Required task:
Return the listing verbatim from its start through the line containing "a \major \numericTimeSignature \time 6/8 \tempo", with both ends included. Omit the pictures from your output.

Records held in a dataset
....

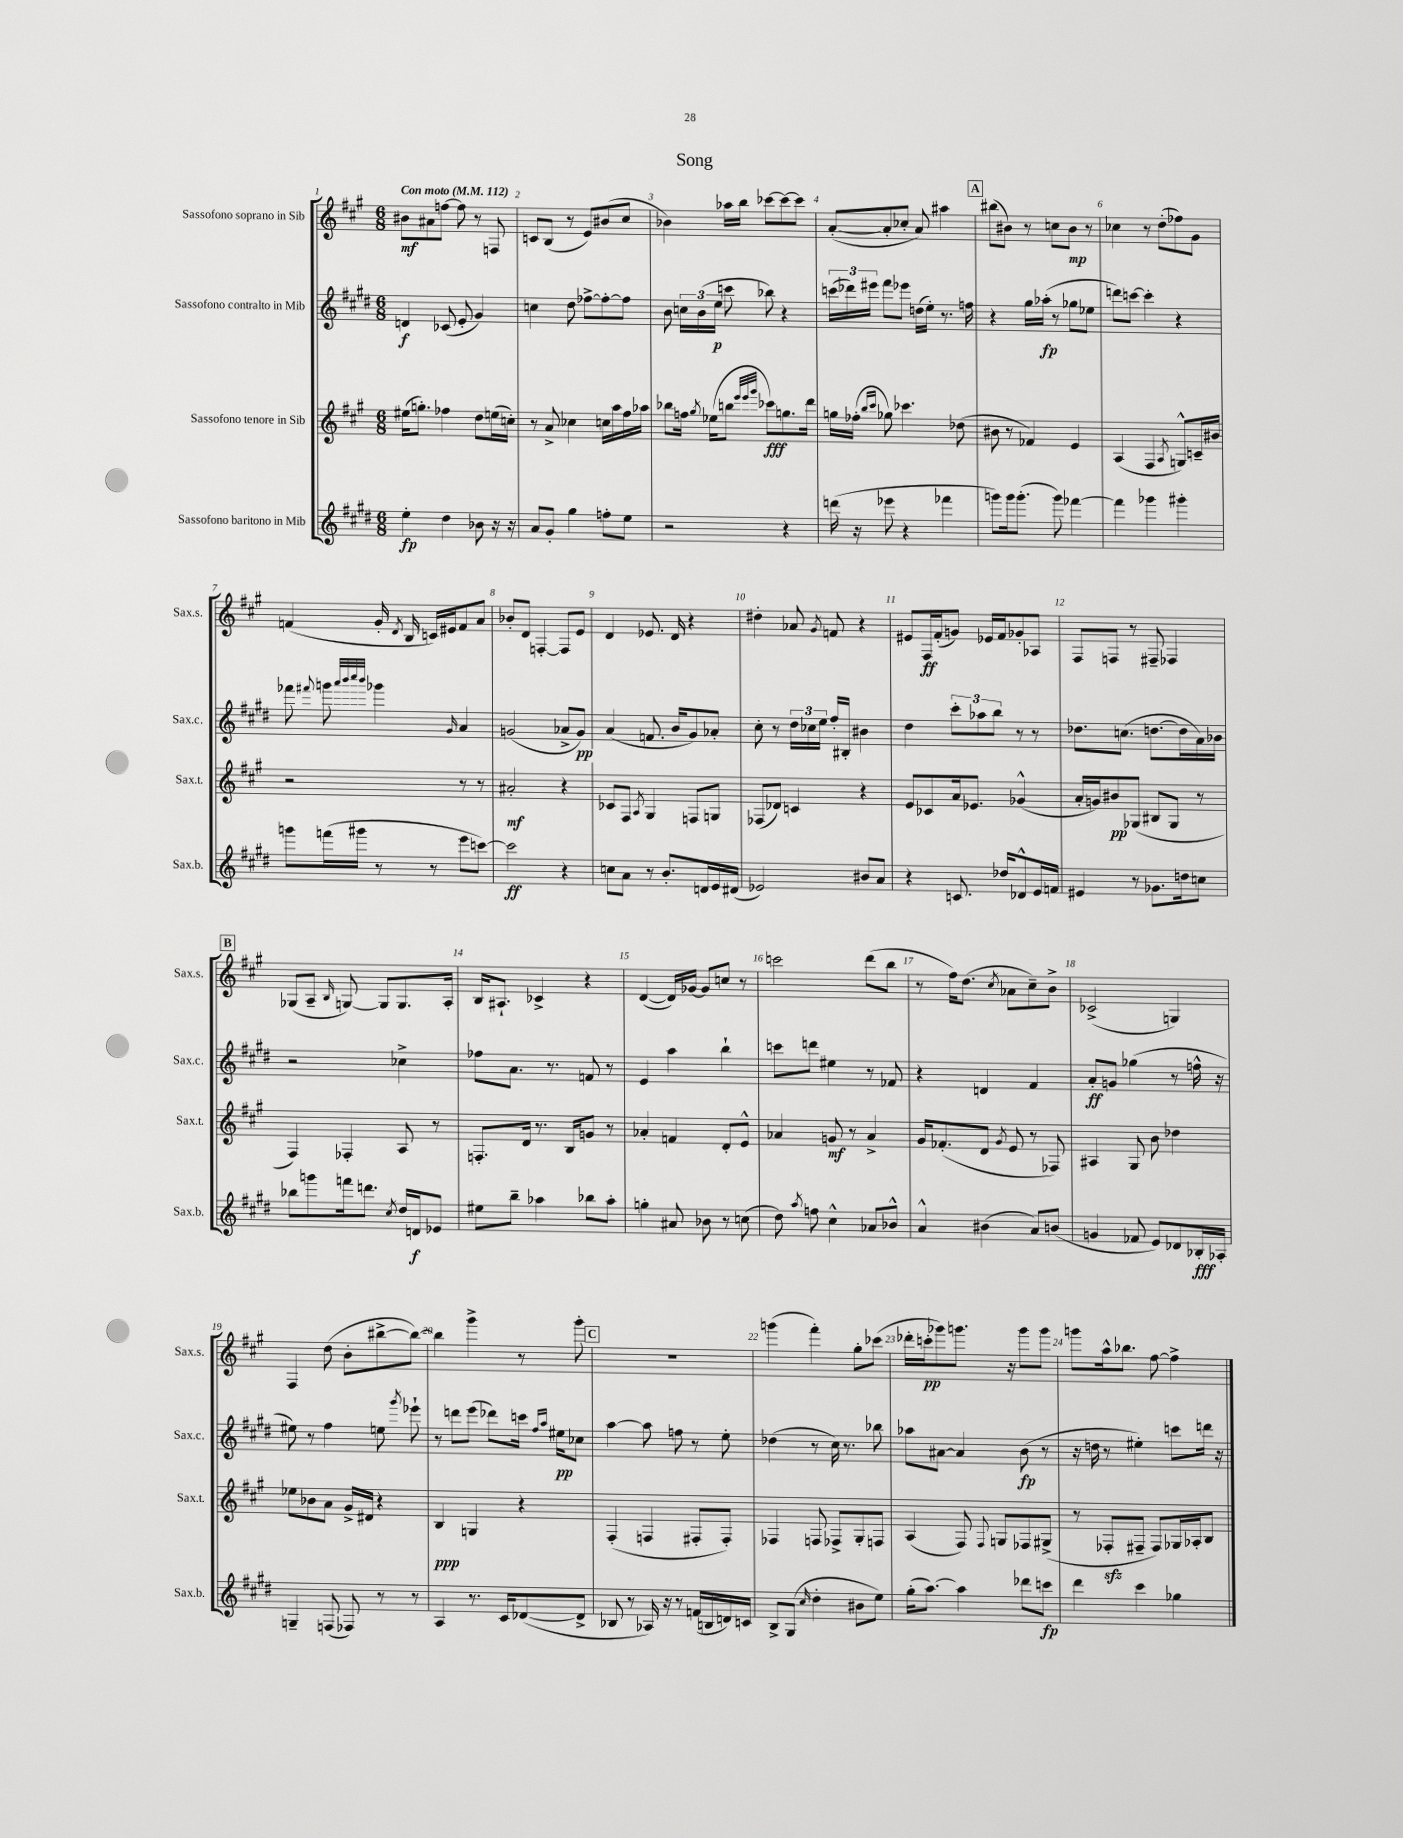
\header { title = "Song" }
<<
\new StaffGroup <<
\new Staff = "s0" \with { instrumentName = "Sassofono soprano in Sib" shortInstrumentName = "Sax.s." } {
    \clef treble \key a \major \numericTimeSignature \time 6/8 \tempo "Con moto" 4 = 112
    \autoBeamOff bis'8[\mf ais'8 f''8]~ f''8 r8 f8 |
    c'8[ b8]( r8 e'8[) bis'8( cis''8] |
    bes'4) aes''16[ b''16] ces'''8[~ ces'''8~ ces'''8] |
    a'8[~-.( a'8-. ces''8]-. a'8) ais''4 |
    \mark \markup { \box "A" } bis''8[( bis'8]) r8 c''8[ bis'8]\mp r8 |
    ces''4 r8 d''8[-.( fes''8) gis'8] |
    f'4( gis'16-. \acciaccatura { d'8 } b16 c'16[) eis'16 f'8 a'8] |
    bes'8[-. d'8] f4~-. f8[ e'8] |
    d'4 ees'8. d'16 r4 |
    dis''4-. aes'8 \acciaccatura { gis'8 } f'8 r4 |
    eis'8[ fis16\ff fis'16-.( g'8]) ees'16[ fis'16 ges'8-. aes8] |
    fis8[ f8] r8 fis8-- fes4 |
    \mark \markup { \box "B" } ges8[( a8]-- \grace { b16 } g8~) g8[ g8. a16]-. |
    b16[ ais8.]-! ces'4-> r4 |
    d'4~( d'16[) ges'16]~ ges'8[ c''8] r8 |
    c'''2 d'''8[( b''8] |
    r8 fis''16[) d''8.]( \acciaccatura { cis''8 } aes'8[ cis''8--) b'8]-> |
    ces'2->( g4) |
    fis4 d''8( b'8[-. bis''8~-> bis''8]~) |
    bis''4 gis'''4-> r8 gis'''8-. |
    \mark \markup { \box "C" } R2. |
    g'''4( fis'''4-.) gis''8[-. ces'''8]( |
    des'''16[-. c'''16-.\pp ges'''8) g'''8.] r16 g'''8[ g'''8] |
    g'''8[ a''16-^ bes''8.] fis''8~ fis''4-> \bar "|." |
}
\new Staff = "s1" \with { instrumentName = "Sassofono contralto in Mib" shortInstrumentName = "Sax.c." } {
    \clef treble \key e \major \numericTimeSignature \time 6/8
    \autoBeamOff d'4\f ces'8( e'8-. gis'4) |
    c''4 dis''8 fes''8[~-> fes''8~-. fes''8] |
    b'8 \tuplet 3/2 { c''16[ b'16( e''16]\p } c'''8 bes''8) r4 |
    \tuplet 3/2 { c'''16[( des'''16) eis'''16] } fis'''8[ ees'''8] d''16[( e''16]-.) r8. f''16 |
    \mark \markup { \box "A" } r4 gis''16[ aes''16]-.\fp( r8 ges''8[ ees''8] |
    d'''8[) c'''8]~ c'''4-. r4 |
    fes'''8 \appoggiatura { fis'''8 } g'''8 \grace { a'''32[ b'''32 cis''''32 b'''32] } ges'''4 \grace { gis'16 } a'4 |
    g'2( aes'8[-> g'8]\pp) |
    a'4( f'8. b'16[ gis'8) aes'8]-. |
    cis''8-. r8 \tuplet 3/2 { dis''16[ ces''16 e''16] } fis''16[-. bis16]-. bis'4 |
    dis''4 \tuplet 3/2 { cis'''8[-. aes''8 b''8] } r8 r8 |
    des''8.[ c''8.]( d''8.[~ d''16 a'16) bes'16] |
    \mark \markup { \box "B" } r2 ces''4-> |
    fes''8[ a'8.] r8. f'8 r8 |
    e'4 a''4 b''4-! |
    c'''8[ d'''8] eis''4 r8 fes'8 |
    r4 d'4 fis'4 |
    a'8[-.\ff g'8] ges''4( r8 f''16-^ r16 |
    eis''8) r8 fis''4 e''8 \acciaccatura { gis'''8 } ees'''8-! |
    r8 d'''8[ e'''8]( des'''8[) c'''16] \grace { fis''16[ a''16] } eis''16[\pp ces''8] |
    \mark \markup { \box "C" } a''4~ a''8 f''8 r8 e''8-. |
    des''4( r8 cis''16) r8. bes''8 |
    aes''8[ ais'8]~ ais'4 b'8\fp( r8 |
    r16 d''16 r8 eis''4-.) c'''8[ d'''16] r16 \bar "|." |
}
\new Staff = "s2" \with { instrumentName = "Sassofono tenore in Sib" shortInstrumentName = "Sax.t." } {
    \clef treble \key a \major \numericTimeSignature \time 6/8
    \autoBeamOff eis''16[( g''8.]-.) fes''4 d''8[ e''16( c''16]-.) |
    r8 a'8-> ces''4 c''16[ a''16 fis''16 aes''16] |
    bes''8[ f''16] \acciaccatura { gis''8 } ees''16[( b''8] \grace { e'''32[ e'''32 gis'''32] } ces'''8[\fff) g''8. d'''16] |
    g''16[ fes''16]-.( \grace { b''16[ cis'''16] } ges''8) ces'''4. des''8( |
    \mark \markup { \box "A" } bis'8 r8 fes'4) e'4 |
    a4( fis4 \acciaccatura { a8 } g8[-^) c'16-- bis'16] |
    r2 r8 r8 |
    ais'2-.\mf r4 |
    ces'8[ fis8] \acciaccatura { a8 } gis4 f8[ g8] |
    fes8[( des'8]) c'4 r4 |
    e'8[ ces'8 a'16 ees'8.] ges'4-^( |
    a'16[-. g'16) bis'8\pp ges8]( bis8[ ges8] r8 |
    \mark \markup { \box "B" } fis4) fes4-. a8 r8 |
    f8.[-. d'16] r8. b16[ g'8] r8 |
    aes'4-. f'4 d'8[-. e'8]-^ |
    aes'4 g'8\mf r8 aes'4-> |
    gis'16[ fes'8.-.( d'8] \acciaccatura { gis'8 } e'8 r8 fes8) |
    ais4 gis8 b'8 des''4 |
    ees''8[ bes'8 a'8] gis'16[-> dis'16] r4 |
    b4\ppp g4 r4 |
    \mark \markup { \box "C" } fis4-.( f4 fis8[-. fis8]-.) |
    fes4 f8 fes8[-> gis8-. f8] |
    a4( fis8) \appoggiatura { fis8 } g8[ fes8 gis8]->( |
    r8 fes8[-.\sfz fis8]-- fis8[) ges16 aes16-. b8] \bar "|." |
}
\new Staff = "s3" \with { instrumentName = "Sassofono baritono in Mib" shortInstrumentName = "Sax.b." } {
    \clef treble \key e \major \numericTimeSignature \time 6/8
    \autoBeamOff e''4-.\fp dis''4 bes'8 r16 r16 |
    a'8[ gis'8]-. gis''4 f''8[-. e''8] |
    r2 r4 |
    d'''16( r16 ees'''8 r4 fes'''4 |
    \mark \markup { \box "A" } g'''8[) g'''16 g'''8.]-.( g'''8) fes'''4~ |
    fes'''4 ges'''4 gis'''4-. |
    g'''8[ f'''16( gis'''16] r8 r8 e'''8[ c'''8]~) |
    c'''2\ff r4 |
    c''8[ a'8] r8 b'8.[-. d'16 e'16 dis'16]( |
    ees'2) bis'8[ a'8] |
    r4 c'8. des''16[ des'8-^ e'16 f'16] |
    eis'4 r8 ges'8.[ d''16 c''8] |
    \mark \markup { \box "B" } bes''8[ g'''8 f'''16 d'''8.] \acciaccatura { cis''8 } dis''16[ d'16\f ees'8] |
    eis''8[ b''8]-- aes''4 bes''8[ aes''8]-. |
    g''4-. ais'8 bes'8 r8 c''8( |
    dis''8) \acciaccatura { a''8 } f''8 cis''4-^ aes'8[ bes'8]-^ |
    a'4-^ bis'4( a'8[) b'8]( |
    g'4 fes'8 e'8[) des'8 bes16-.\fff aes16]-. |
    g4-- f8( fes8) r8 r8 |
    a4 r8. cis'16[ des'8~( des'8]-> |
    \mark \markup { \box "C" } bes8 r8 aes16) r16 r8 f'16[( b16 d'16) c'16] |
    b8[-> gis8]( \grace { cis''16 } dis''4-. bis'8[ e''8]) |
    gis''16[-.( a''8.]~) a''4 des'''8[ c'''8]\fp |
    dis'''4 cis'''4 ges''4 \bar "|." |
}
>>
>>
\layout { \context { \Score \override BarNumber.break-visibility = ##(#f #t #t) barNumberVisibility = #all-bar-numbers-visible } }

....

Expected output:
\header { title = "Song" }
<<
\new StaffGroup <<
\new Staff = "s0" \with { instrumentName = "Sassofono soprano in Sib" shortInstrumentName = "Sax.s." } {
    \clef treble \key a \major \numericTimeSignature \time 6/8 \tempo "Con moto" 4 = 112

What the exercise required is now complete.